(Collection entries)
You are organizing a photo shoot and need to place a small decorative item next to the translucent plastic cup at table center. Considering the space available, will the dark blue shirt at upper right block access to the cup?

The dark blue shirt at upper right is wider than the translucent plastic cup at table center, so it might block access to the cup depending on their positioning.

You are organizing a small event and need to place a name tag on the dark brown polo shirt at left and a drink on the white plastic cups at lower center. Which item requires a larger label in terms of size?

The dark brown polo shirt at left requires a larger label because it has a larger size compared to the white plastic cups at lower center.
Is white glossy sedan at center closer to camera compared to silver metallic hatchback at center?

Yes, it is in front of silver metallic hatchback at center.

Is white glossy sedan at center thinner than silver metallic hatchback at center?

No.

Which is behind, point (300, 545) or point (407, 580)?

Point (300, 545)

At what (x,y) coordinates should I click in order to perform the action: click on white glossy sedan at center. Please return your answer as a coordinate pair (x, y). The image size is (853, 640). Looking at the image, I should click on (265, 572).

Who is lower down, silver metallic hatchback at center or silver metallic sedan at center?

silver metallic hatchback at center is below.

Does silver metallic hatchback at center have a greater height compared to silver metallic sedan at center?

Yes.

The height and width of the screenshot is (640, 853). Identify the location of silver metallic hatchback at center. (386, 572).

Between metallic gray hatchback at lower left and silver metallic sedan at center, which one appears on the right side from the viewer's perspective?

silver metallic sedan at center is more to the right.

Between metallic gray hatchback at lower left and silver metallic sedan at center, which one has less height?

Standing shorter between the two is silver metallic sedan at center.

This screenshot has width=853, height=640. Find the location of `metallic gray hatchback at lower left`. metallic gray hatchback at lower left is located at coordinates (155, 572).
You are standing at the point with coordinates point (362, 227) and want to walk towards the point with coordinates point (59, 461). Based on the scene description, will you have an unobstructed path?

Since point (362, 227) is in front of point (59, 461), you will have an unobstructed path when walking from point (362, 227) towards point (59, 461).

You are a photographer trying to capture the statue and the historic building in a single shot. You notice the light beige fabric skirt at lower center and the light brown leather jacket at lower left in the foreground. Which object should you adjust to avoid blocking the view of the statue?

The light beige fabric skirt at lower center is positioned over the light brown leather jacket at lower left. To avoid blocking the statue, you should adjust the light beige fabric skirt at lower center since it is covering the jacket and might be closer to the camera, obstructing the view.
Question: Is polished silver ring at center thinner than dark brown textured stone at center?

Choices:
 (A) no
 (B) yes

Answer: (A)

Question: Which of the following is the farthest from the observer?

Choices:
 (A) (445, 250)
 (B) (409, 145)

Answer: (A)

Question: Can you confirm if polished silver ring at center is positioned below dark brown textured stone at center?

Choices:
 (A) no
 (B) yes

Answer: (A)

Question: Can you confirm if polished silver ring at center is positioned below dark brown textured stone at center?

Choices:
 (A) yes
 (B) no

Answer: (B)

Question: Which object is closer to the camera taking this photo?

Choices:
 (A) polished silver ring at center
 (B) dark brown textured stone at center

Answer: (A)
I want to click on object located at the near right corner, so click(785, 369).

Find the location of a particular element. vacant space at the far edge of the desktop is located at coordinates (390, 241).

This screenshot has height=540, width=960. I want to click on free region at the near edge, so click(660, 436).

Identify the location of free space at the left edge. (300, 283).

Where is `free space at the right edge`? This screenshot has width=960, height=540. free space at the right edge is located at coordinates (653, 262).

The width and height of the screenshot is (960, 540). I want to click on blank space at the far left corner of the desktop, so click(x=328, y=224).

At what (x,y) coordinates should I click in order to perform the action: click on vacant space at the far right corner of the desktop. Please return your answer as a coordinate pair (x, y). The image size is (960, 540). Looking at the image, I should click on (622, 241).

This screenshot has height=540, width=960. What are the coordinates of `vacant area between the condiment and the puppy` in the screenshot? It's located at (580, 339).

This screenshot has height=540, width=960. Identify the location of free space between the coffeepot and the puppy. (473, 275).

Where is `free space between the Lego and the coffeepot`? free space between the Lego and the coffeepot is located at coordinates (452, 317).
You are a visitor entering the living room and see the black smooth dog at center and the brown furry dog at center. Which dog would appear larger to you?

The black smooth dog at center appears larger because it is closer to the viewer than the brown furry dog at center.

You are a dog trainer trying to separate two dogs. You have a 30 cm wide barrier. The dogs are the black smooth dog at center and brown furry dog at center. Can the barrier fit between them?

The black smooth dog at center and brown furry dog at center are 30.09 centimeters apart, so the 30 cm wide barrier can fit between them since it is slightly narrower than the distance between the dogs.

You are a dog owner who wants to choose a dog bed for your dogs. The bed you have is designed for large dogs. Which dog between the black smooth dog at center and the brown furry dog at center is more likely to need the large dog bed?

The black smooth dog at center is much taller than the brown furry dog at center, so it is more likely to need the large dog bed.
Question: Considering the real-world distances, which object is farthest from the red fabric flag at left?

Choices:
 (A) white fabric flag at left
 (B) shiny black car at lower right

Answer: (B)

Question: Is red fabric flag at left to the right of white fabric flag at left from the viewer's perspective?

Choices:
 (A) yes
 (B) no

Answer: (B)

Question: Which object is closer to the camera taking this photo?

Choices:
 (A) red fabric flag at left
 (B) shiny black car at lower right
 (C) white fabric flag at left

WRITTEN INSTRUCTION:
Write out every line of the records above without changing anything.

EXERCISE OUTPUT:
You are organizing a photo shoot and need to place a small decorative item next to the translucent plastic cup at table center. Considering the space available, will the dark blue shirt at upper right block access to the cup?

The dark blue shirt at upper right is wider than the translucent plastic cup at table center, so it might block access to the cup depending on their positioning.

You are organizing a small event and need to place a name tag on the dark brown polo shirt at left and a drink on the white plastic cups at lower center. Which item requires a larger label in terms of size?

The dark brown polo shirt at left requires a larger label because it has a larger size compared to the white plastic cups at lower center.
Is white glossy sedan at center closer to camera compared to silver metallic hatchback at center?

Yes, it is in front of silver metallic hatchback at center.

Is white glossy sedan at center thinner than silver metallic hatchback at center?

No.

Which is behind, point (300, 545) or point (407, 580)?

Point (300, 545)

At what (x,y) coordinates should I click in order to perform the action: click on white glossy sedan at center. Please return your answer as a coordinate pair (x, y). The image size is (853, 640). Looking at the image, I should click on (265, 572).

Who is lower down, silver metallic hatchback at center or silver metallic sedan at center?

silver metallic hatchback at center is below.

Does silver metallic hatchback at center have a greater height compared to silver metallic sedan at center?

Yes.

The height and width of the screenshot is (640, 853). Identify the location of silver metallic hatchback at center. (386, 572).

Between metallic gray hatchback at lower left and silver metallic sedan at center, which one appears on the right side from the viewer's perspective?

silver metallic sedan at center is more to the right.

Between metallic gray hatchback at lower left and silver metallic sedan at center, which one has less height?

Standing shorter between the two is silver metallic sedan at center.

This screenshot has width=853, height=640. Find the location of `metallic gray hatchback at lower left`. metallic gray hatchback at lower left is located at coordinates (155, 572).
You are standing at the point with coordinates point (362, 227) and want to walk towards the point with coordinates point (59, 461). Based on the scene description, will you have an unobstructed path?

Since point (362, 227) is in front of point (59, 461), you will have an unobstructed path when walking from point (362, 227) towards point (59, 461).

You are a photographer trying to capture the statue and the historic building in a single shot. You notice the light beige fabric skirt at lower center and the light brown leather jacket at lower left in the foreground. Which object should you adjust to avoid blocking the view of the statue?

The light beige fabric skirt at lower center is positioned over the light brown leather jacket at lower left. To avoid blocking the statue, you should adjust the light beige fabric skirt at lower center since it is covering the jacket and might be closer to the camera, obstructing the view.
Question: Is polished silver ring at center thinner than dark brown textured stone at center?

Choices:
 (A) no
 (B) yes

Answer: (A)

Question: Which of the following is the farthest from the observer?

Choices:
 (A) (445, 250)
 (B) (409, 145)

Answer: (A)

Question: Can you confirm if polished silver ring at center is positioned below dark brown textured stone at center?

Choices:
 (A) no
 (B) yes

Answer: (A)

Question: Can you confirm if polished silver ring at center is positioned below dark brown textured stone at center?

Choices:
 (A) yes
 (B) no

Answer: (B)

Question: Which object is closer to the camera taking this photo?

Choices:
 (A) polished silver ring at center
 (B) dark brown textured stone at center

Answer: (A)
I want to click on object located at the near right corner, so click(785, 369).

Find the location of a particular element. vacant space at the far edge of the desktop is located at coordinates (390, 241).

This screenshot has height=540, width=960. I want to click on free region at the near edge, so click(660, 436).

Identify the location of free space at the left edge. (300, 283).

Where is `free space at the right edge`? This screenshot has width=960, height=540. free space at the right edge is located at coordinates (653, 262).

The width and height of the screenshot is (960, 540). I want to click on blank space at the far left corner of the desktop, so click(x=328, y=224).

At what (x,y) coordinates should I click in order to perform the action: click on vacant space at the far right corner of the desktop. Please return your answer as a coordinate pair (x, y). The image size is (960, 540). Looking at the image, I should click on (622, 241).

This screenshot has height=540, width=960. What are the coordinates of `vacant area between the condiment and the puppy` in the screenshot? It's located at (580, 339).

This screenshot has height=540, width=960. Identify the location of free space between the coffeepot and the puppy. (473, 275).

Where is `free space between the Lego and the coffeepot`? free space between the Lego and the coffeepot is located at coordinates (452, 317).
You are a visitor entering the living room and see the black smooth dog at center and the brown furry dog at center. Which dog would appear larger to you?

The black smooth dog at center appears larger because it is closer to the viewer than the brown furry dog at center.

You are a dog trainer trying to separate two dogs. You have a 30 cm wide barrier. The dogs are the black smooth dog at center and brown furry dog at center. Can the barrier fit between them?

The black smooth dog at center and brown furry dog at center are 30.09 centimeters apart, so the 30 cm wide barrier can fit between them since it is slightly narrower than the distance between the dogs.

You are a dog owner who wants to choose a dog bed for your dogs. The bed you have is designed for large dogs. Which dog between the black smooth dog at center and the brown furry dog at center is more likely to need the large dog bed?

The black smooth dog at center is much taller than the brown furry dog at center, so it is more likely to need the large dog bed.
Question: Considering the real-world distances, which object is farthest from the red fabric flag at left?

Choices:
 (A) white fabric flag at left
 (B) shiny black car at lower right

Answer: (B)

Question: Is red fabric flag at left to the right of white fabric flag at left from the viewer's perspective?

Choices:
 (A) yes
 (B) no

Answer: (B)

Question: Which object is closer to the camera taking this photo?

Choices:
 (A) red fabric flag at left
 (B) shiny black car at lower right
 (C) white fabric flag at left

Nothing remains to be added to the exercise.